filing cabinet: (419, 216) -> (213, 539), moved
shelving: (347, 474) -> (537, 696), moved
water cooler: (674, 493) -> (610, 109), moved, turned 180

++++++

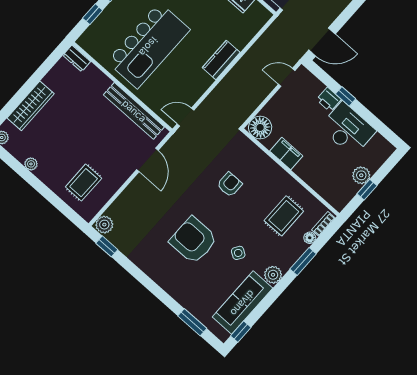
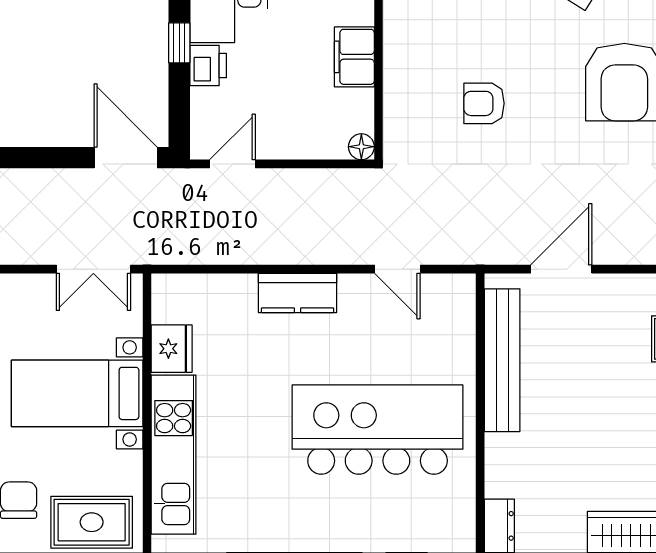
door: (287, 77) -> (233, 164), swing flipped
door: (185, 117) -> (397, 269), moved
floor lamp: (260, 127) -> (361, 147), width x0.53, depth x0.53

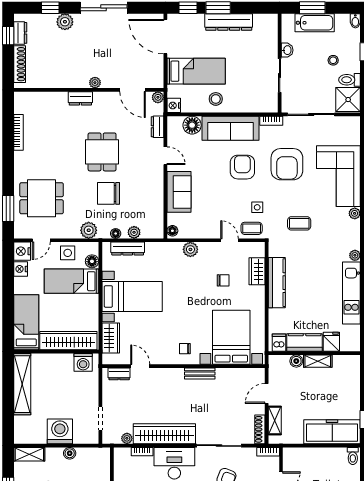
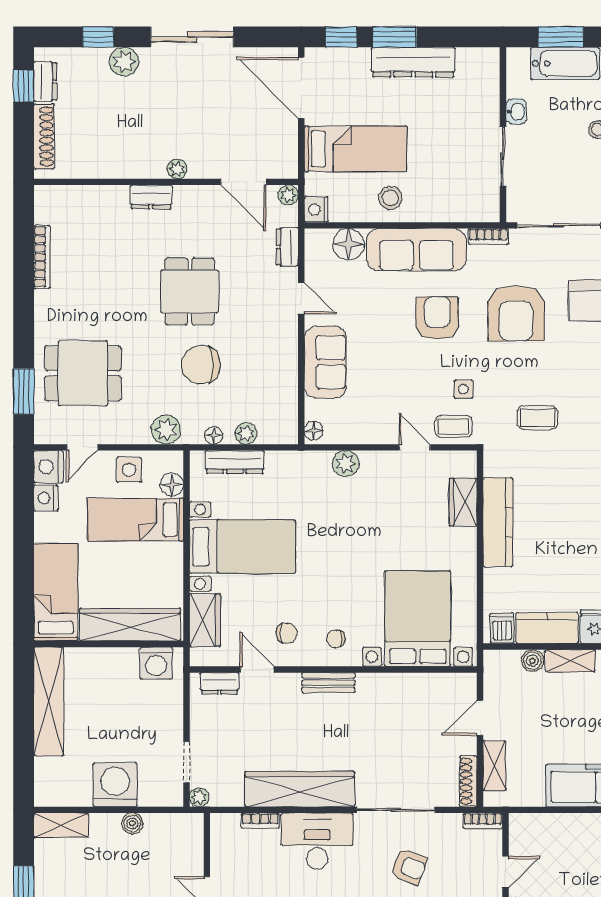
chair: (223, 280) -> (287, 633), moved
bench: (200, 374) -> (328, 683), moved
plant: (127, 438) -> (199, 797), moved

++++++

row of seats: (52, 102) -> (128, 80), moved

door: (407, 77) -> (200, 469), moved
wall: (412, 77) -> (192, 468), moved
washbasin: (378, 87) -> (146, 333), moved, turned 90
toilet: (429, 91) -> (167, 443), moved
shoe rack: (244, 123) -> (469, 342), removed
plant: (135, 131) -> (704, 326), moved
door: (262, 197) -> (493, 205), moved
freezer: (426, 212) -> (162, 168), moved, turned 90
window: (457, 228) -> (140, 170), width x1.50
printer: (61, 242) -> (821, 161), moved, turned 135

++++++

If a line in the listing holds the word "width", list that line.

Solution for this task:
floor lamp: (260, 127) -> (361, 147), width x0.53, depth x0.53
window: (457, 228) -> (140, 170), width x1.50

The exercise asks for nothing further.